A word-for-word copy of the data, pictures excluded, is what this task asks for.

START Exercise inputs

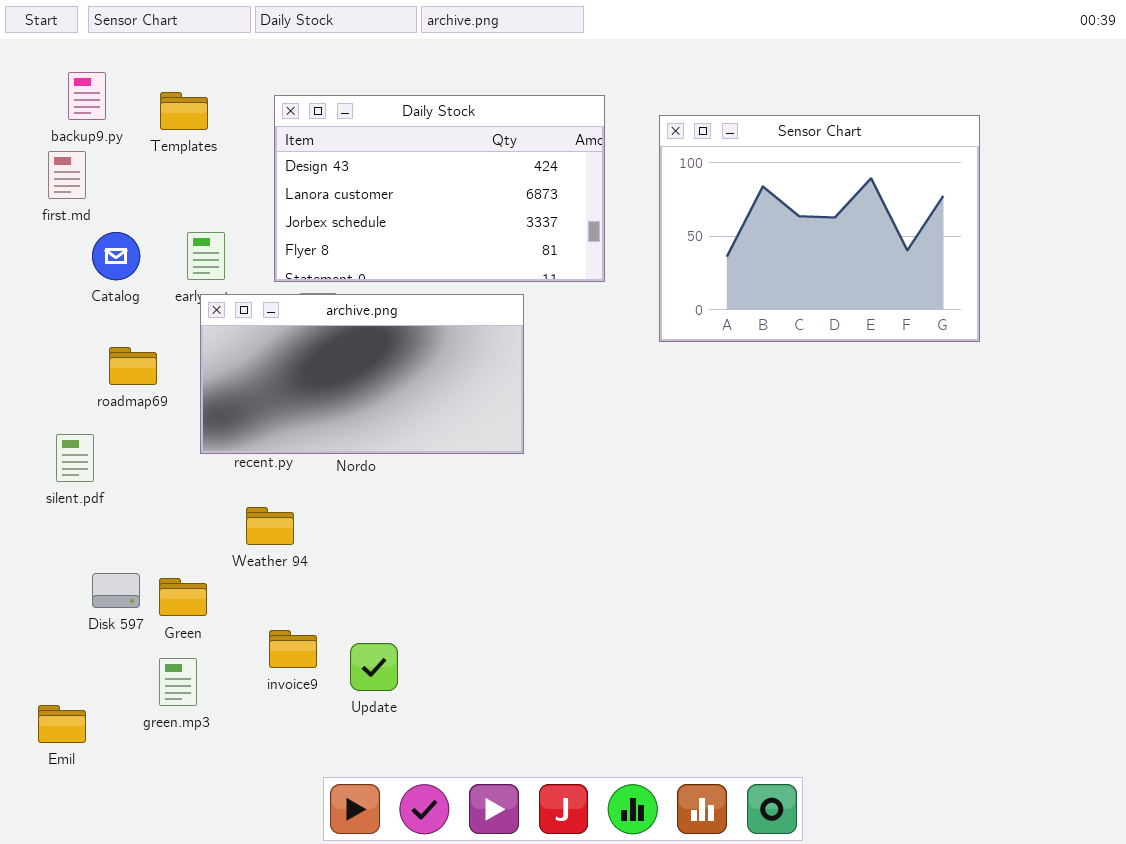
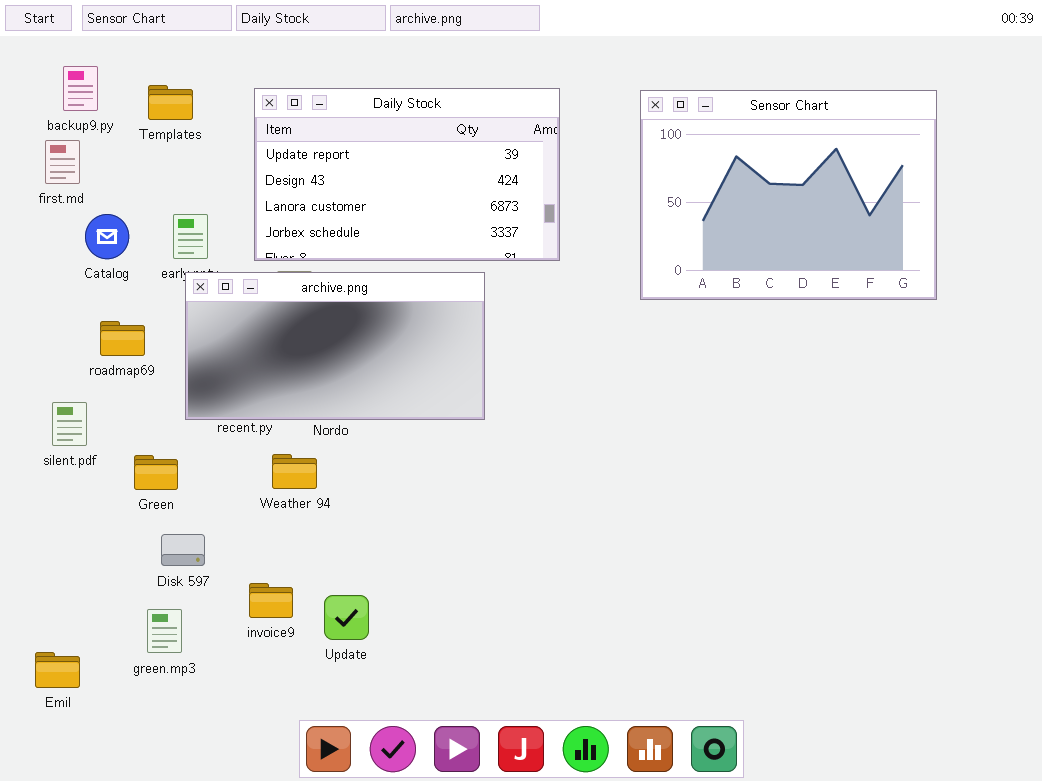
Daily Stock: [274,95,605,282] -> [254,88,560,261], scrolled up 1 row
Sensor Chart: [659,115,980,342] -> [640,90,937,300], moved
Weather 94: [246,507,294,545] -> [272,454,317,489], moved
Disk 597: [92,573,140,608] -> [161,534,205,566], moved
Green: [159,578,207,616] -> [134,455,178,490], moved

END Exercise inputs

Result:
Daily Stock: [274,95,605,282] -> [254,88,560,261], scrolled up 1 row
Sensor Chart: [659,115,980,342] -> [640,90,937,300], moved
Weather 94: [246,507,294,545] -> [272,454,317,489], moved
Disk 597: [92,573,140,608] -> [161,534,205,566], moved
Green: [159,578,207,616] -> [134,455,178,490], moved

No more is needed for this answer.